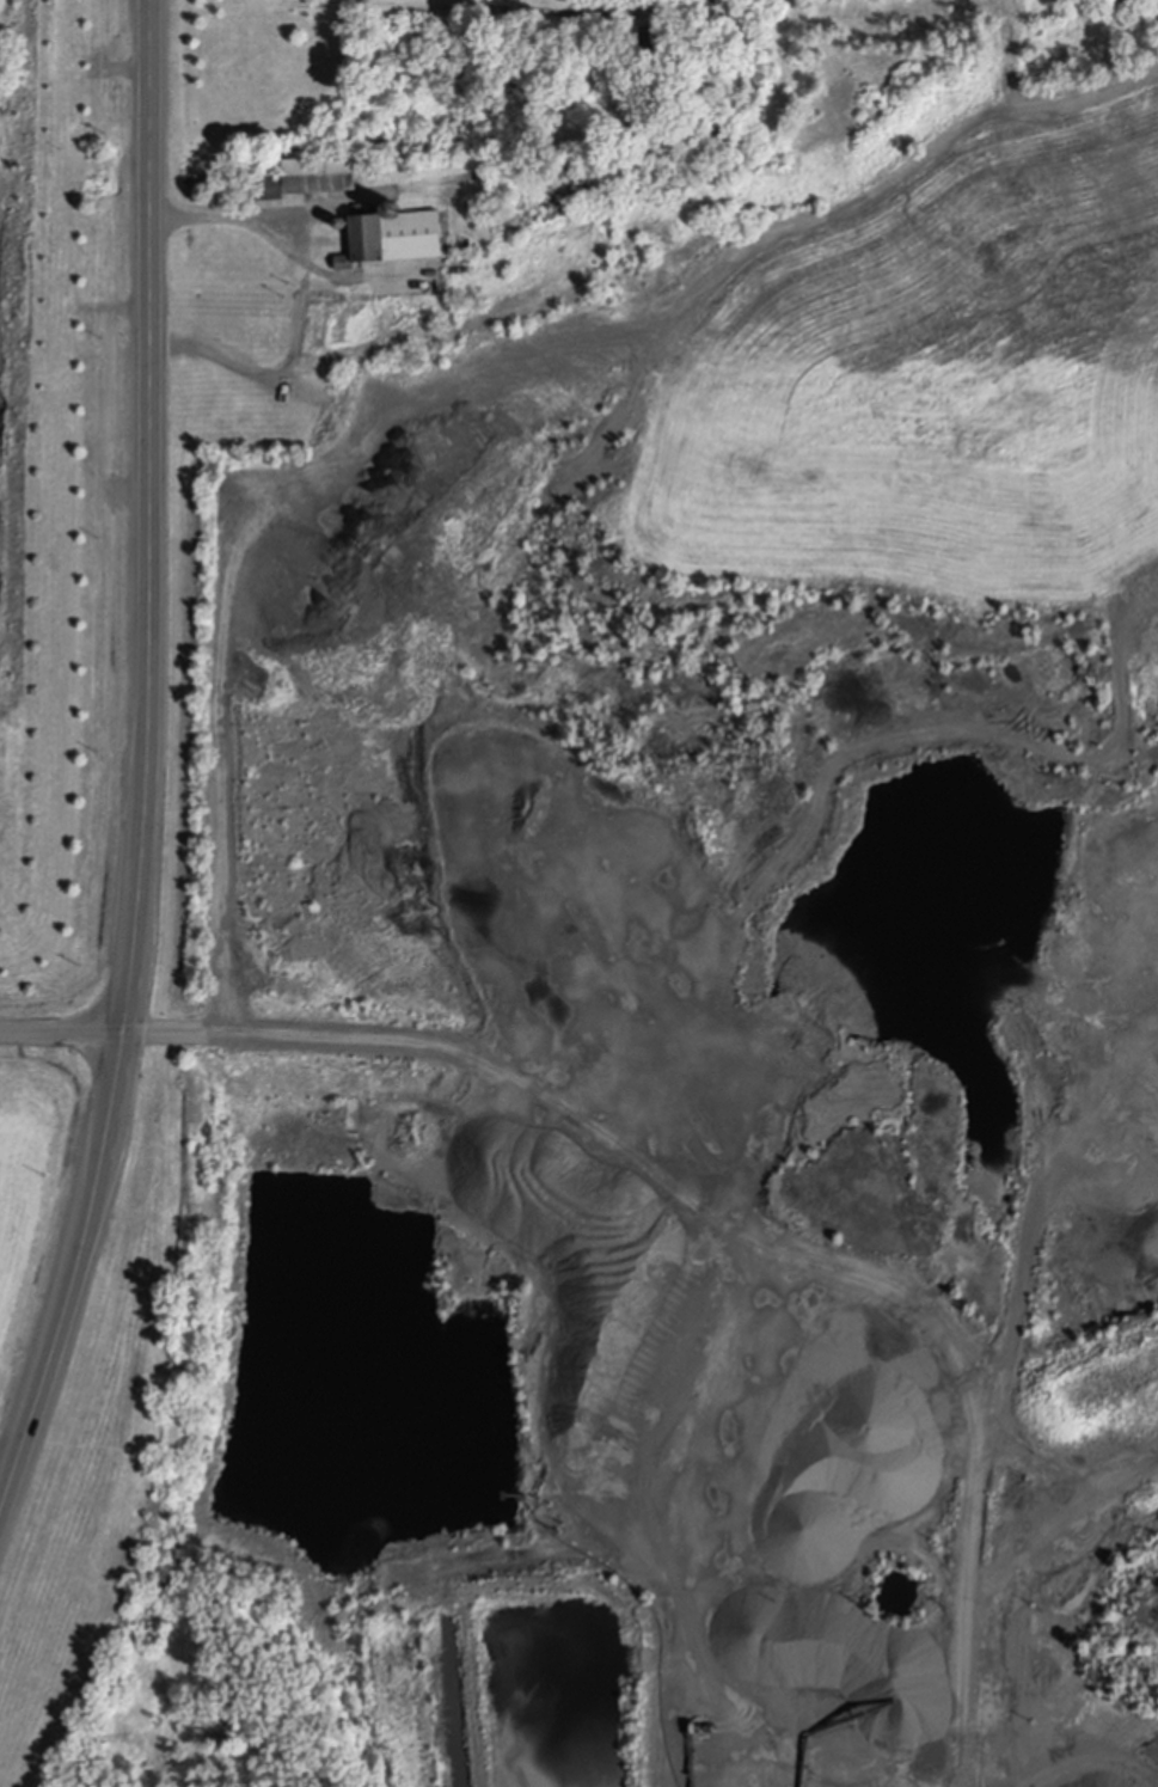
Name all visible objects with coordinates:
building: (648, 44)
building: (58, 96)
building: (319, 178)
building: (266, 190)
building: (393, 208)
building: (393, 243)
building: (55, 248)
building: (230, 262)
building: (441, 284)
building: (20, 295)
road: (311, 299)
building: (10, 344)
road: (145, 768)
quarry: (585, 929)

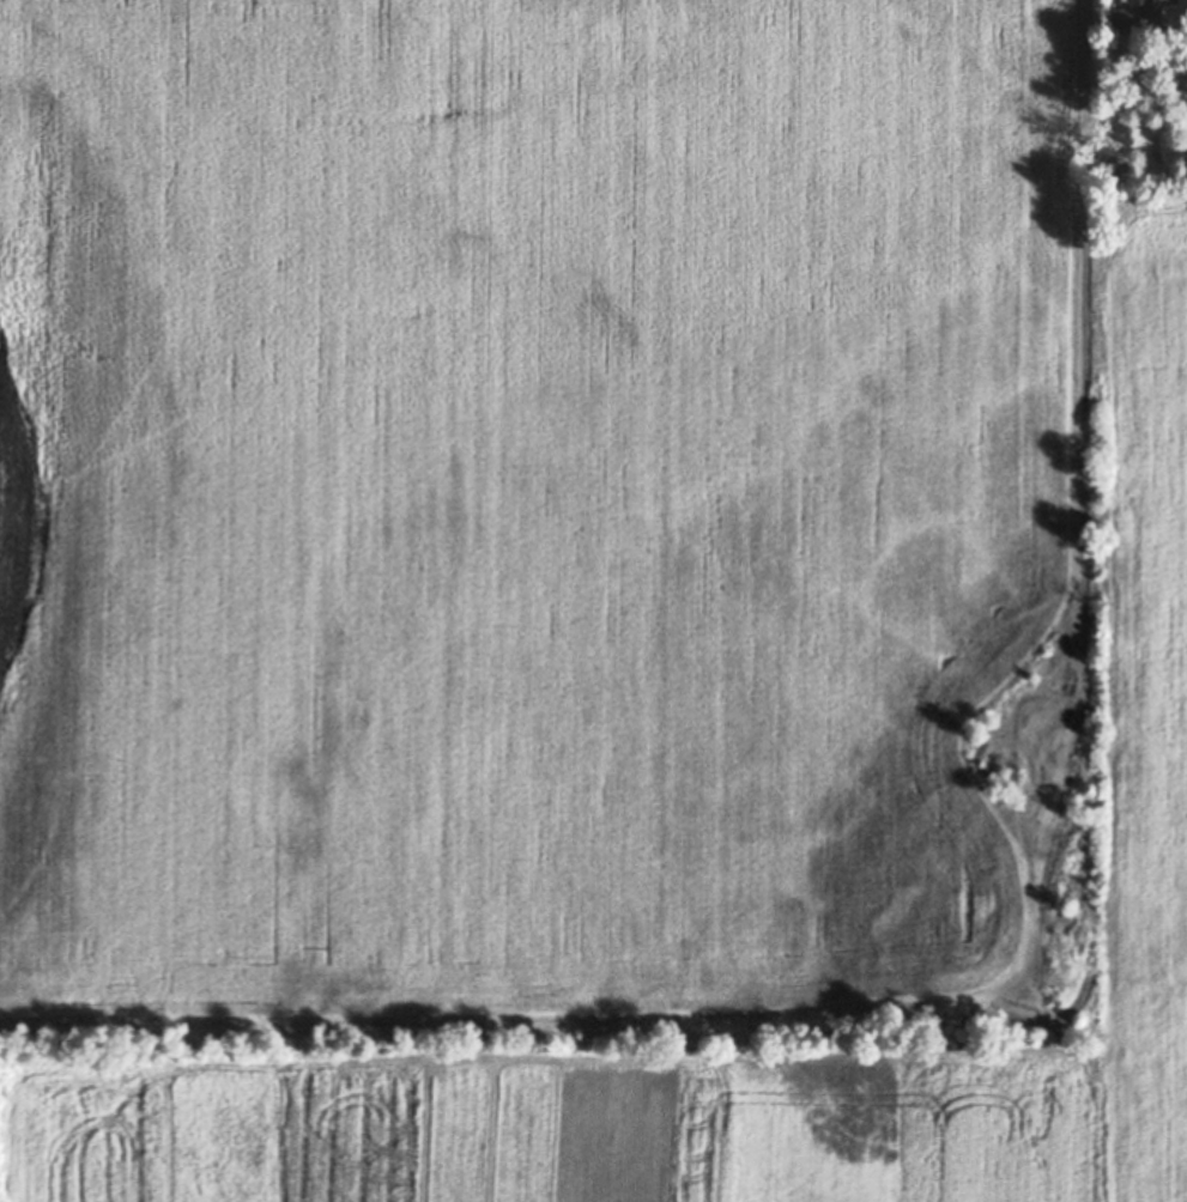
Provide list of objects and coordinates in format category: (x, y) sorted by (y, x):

________________________

Skip the pictures and give the entries above again word for word.

Name all visible objects with coordinates:
building: (648, 44)
building: (58, 96)
building: (319, 178)
building: (266, 190)
building: (393, 208)
building: (393, 243)
building: (55, 248)
building: (230, 262)
building: (441, 284)
building: (20, 295)
road: (311, 299)
building: (10, 344)
road: (145, 768)
quarry: (585, 929)

Provide list of objects and coordinates in format category: (x, y) sorted by (y, x):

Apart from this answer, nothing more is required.